▶ [Problem to work on]
Give back exactly the line containing "none -> lime brick E4 level 1" and all that follow it in the data below, with the pictures left out.

──────── Source material

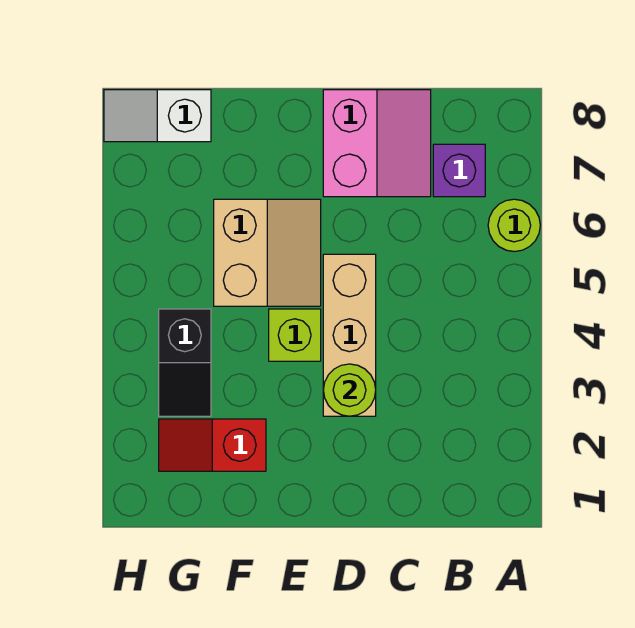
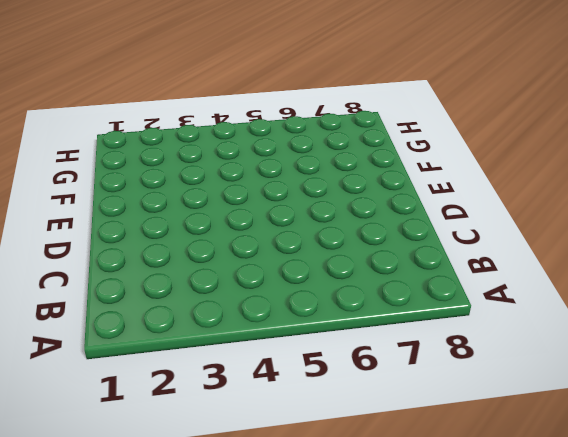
none -> lime round brick A6 level 1
none -> purple brick B7 level 1

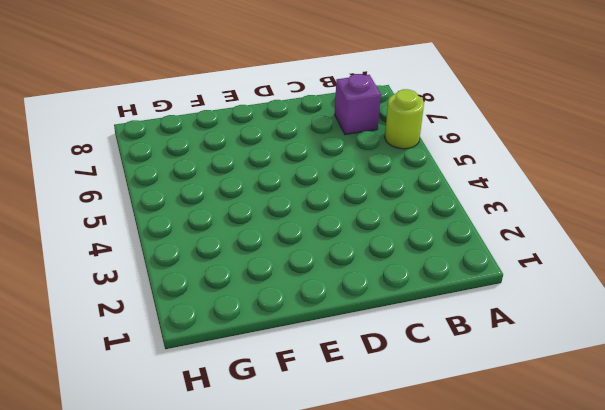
none -> pink slope C7:D8 level 1 top D
none -> tan brick D3:D5 level 1

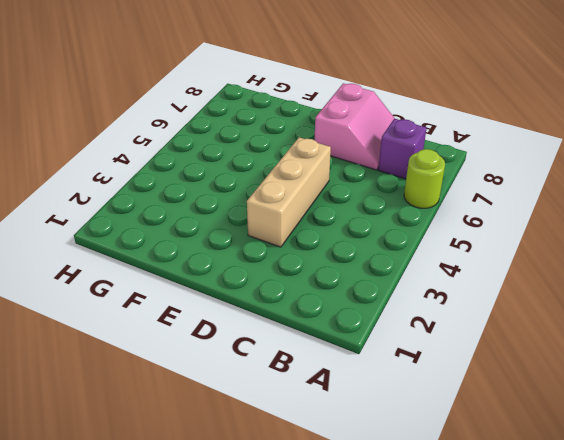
none -> lime brick E4 level 1
none -> tan slope E5:F6 level 1 top F

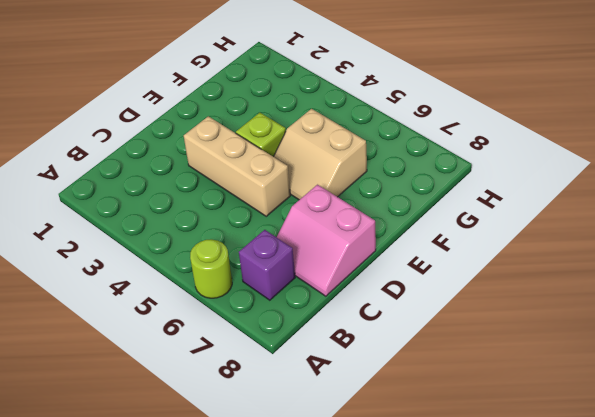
none -> red slope F2:G2 level 1 top F
none -> black slope G3:G4 level 1 top 4

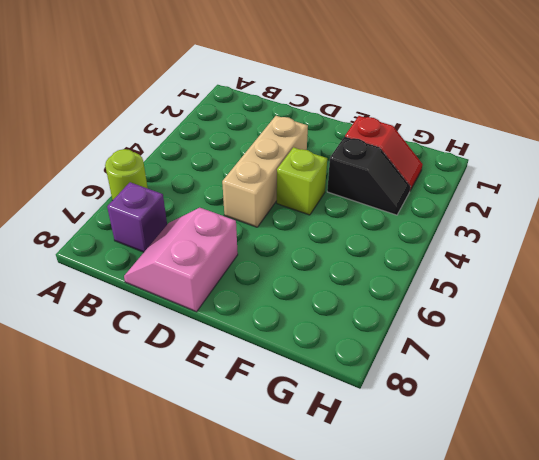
black slope F3:G3 level 1 top F -> black slope G3:G4 level 1 top 4
none -> tan slope E5:F6 level 1 top F
none -> white slope G8:H8 level 1 top G

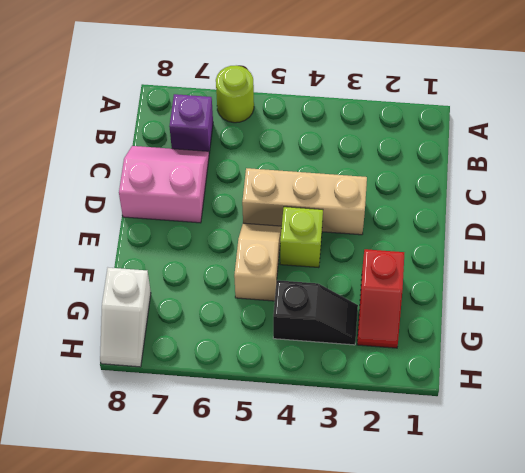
tan slope E5:F5 level 1 top F -> tan slope E5:F6 level 1 top F
none -> lime round brick D3 level 2

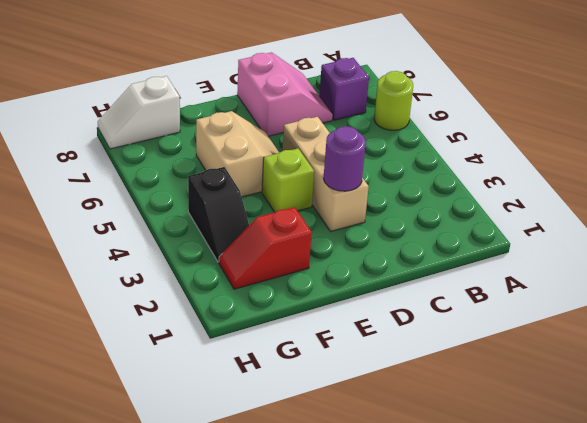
purple round brick D3 level 2 -> lime round brick D3 level 2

────────────────

▶ [Task result]
none -> lime brick E4 level 1
none -> tan slope E5:F6 level 1 top F

none -> red slope F2:G2 level 1 top F
none -> black slope G3:G4 level 1 top 4

black slope F3:G3 level 1 top F -> black slope G3:G4 level 1 top 4
none -> tan slope E5:F6 level 1 top F
none -> white slope G8:H8 level 1 top G

tan slope E5:F5 level 1 top F -> tan slope E5:F6 level 1 top F
none -> lime round brick D3 level 2

purple round brick D3 level 2 -> lime round brick D3 level 2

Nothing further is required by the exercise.